- **Before-and-after object listings**
Segment Open

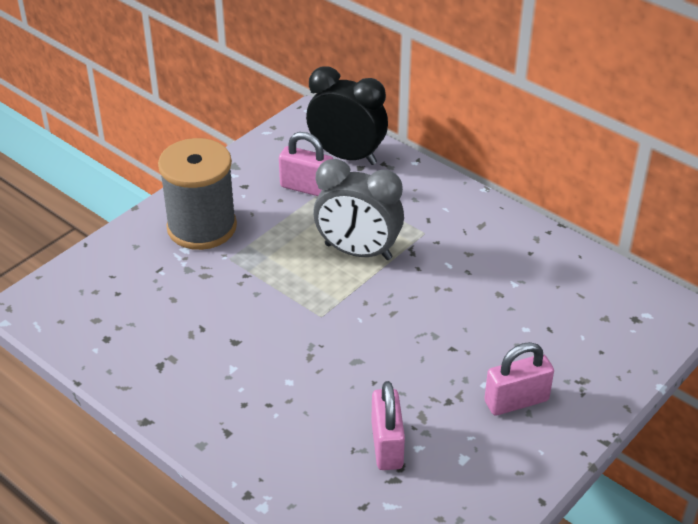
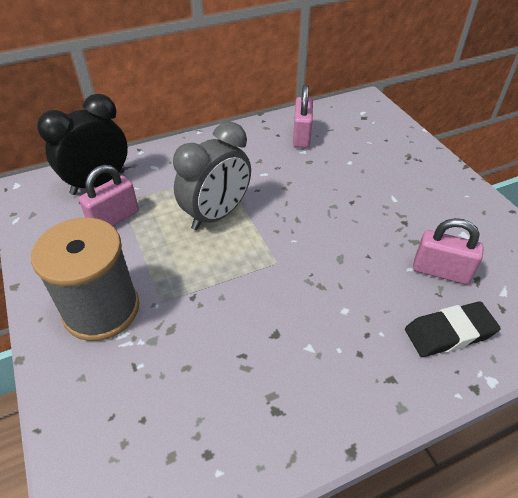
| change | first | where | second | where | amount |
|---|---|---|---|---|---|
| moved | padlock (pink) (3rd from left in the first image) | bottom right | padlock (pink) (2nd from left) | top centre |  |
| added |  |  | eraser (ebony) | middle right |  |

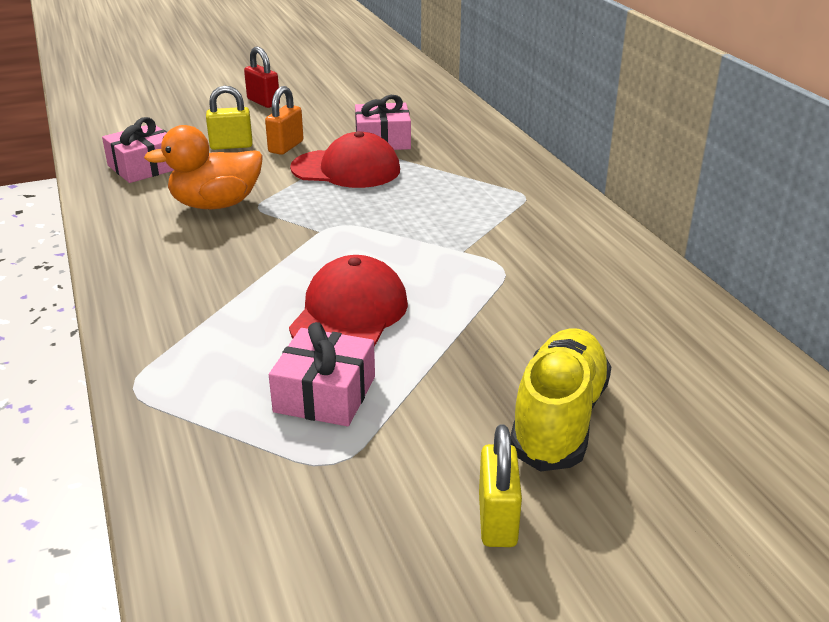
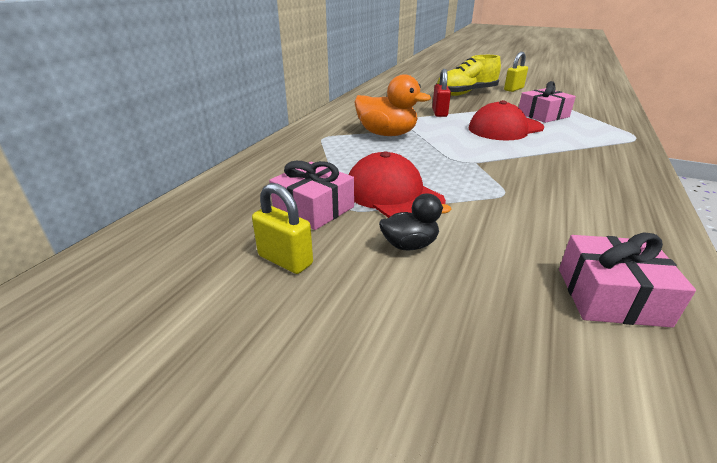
| change | first | where | second | where | amount |
|---|---|---|---|---|---|
| moved | padlock (red) | top left |  | top centre |  |
| moved | padlock (bright yellow) (1st from left) | top left |  | centre |  |
| replaced | padlock (orange) | top centre | rubber duck (ebony) | centre |  |
| moved | rubber duck (orange) | top left |  | top centre |  |

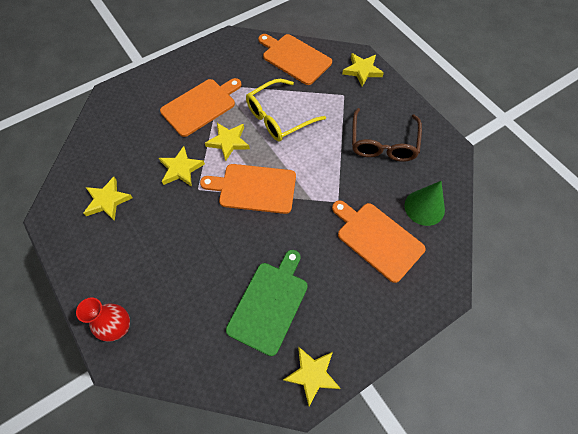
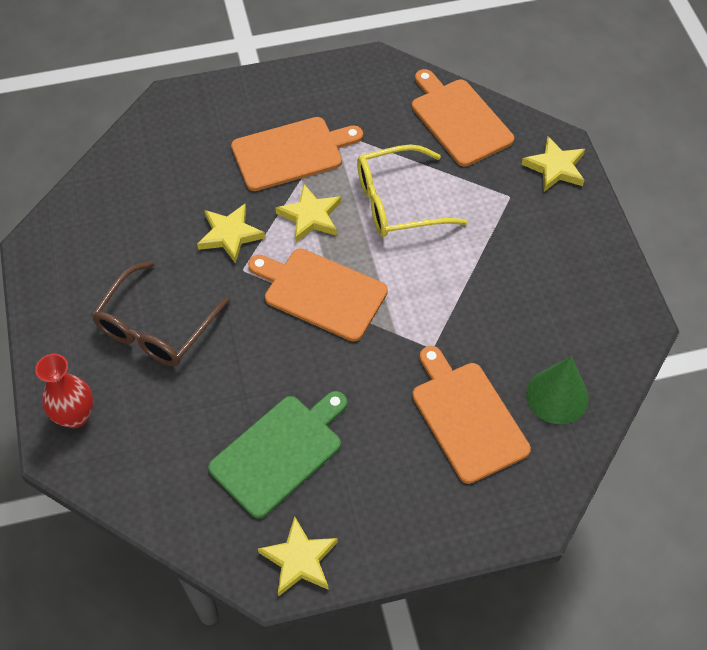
| change | first | where | second | where | amount |
|---|---|---|---|---|---|
| moved | eyeglasses (brown) | top right |  | middle left |  |
| removed | star shape (bright yellow) (1st from left) | middle left |  |  |  |

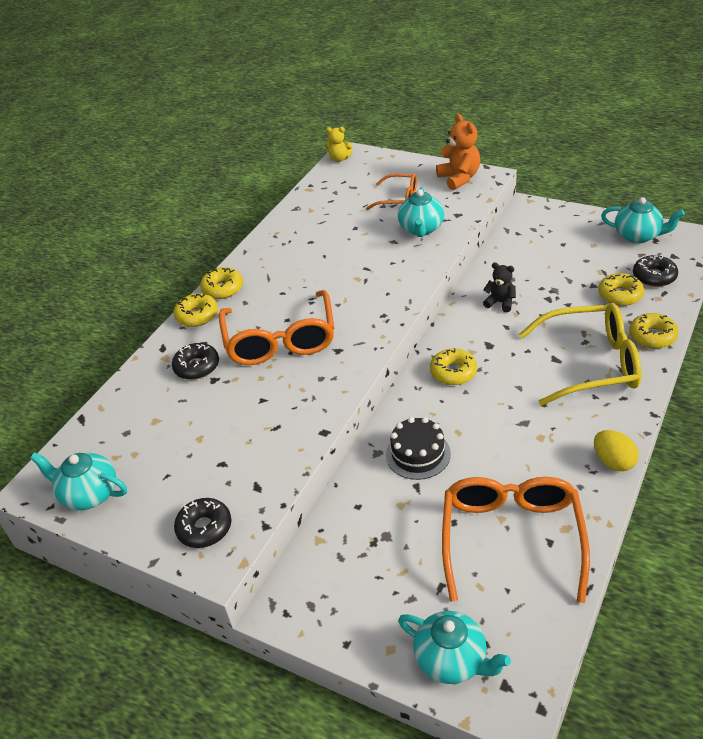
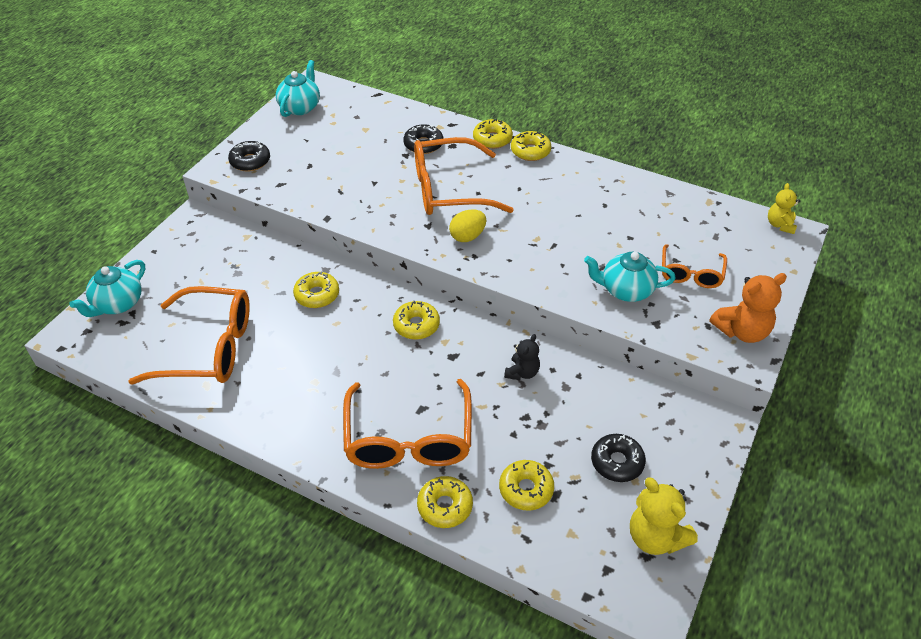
| change | first | where | second | where | amount |
|---|---|---|---|---|---|
| replaced | teapot (teal) (4th from left) | top right | teddy (bright yellow) (1st from left) | bottom right |  |
| moved | glazed donut (ebony) (3rd from left) | middle right |  | bottom right |  |
| recoloured | eyeglasses (bright yellow) | middle right | eyeglasses (orange) (2nd from left) | centre |  |
| replaced | cake (ebony) | centre | glazed donut (bright yellow) (1st from left) | centre |  |
| moved | toy egg (bright yellow) | middle right |  | centre |  |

Segment Closed

- **How to complete this task**
Go through the entries above and copy every line containing "donut".

- **Exercise answer**
| moved | glazed donut (ebony) (3rd from left) | middle right |  | bottom right |  |
| replaced | cake (ebony) | centre | glazed donut (bright yellow) (1st from left) | centre |  |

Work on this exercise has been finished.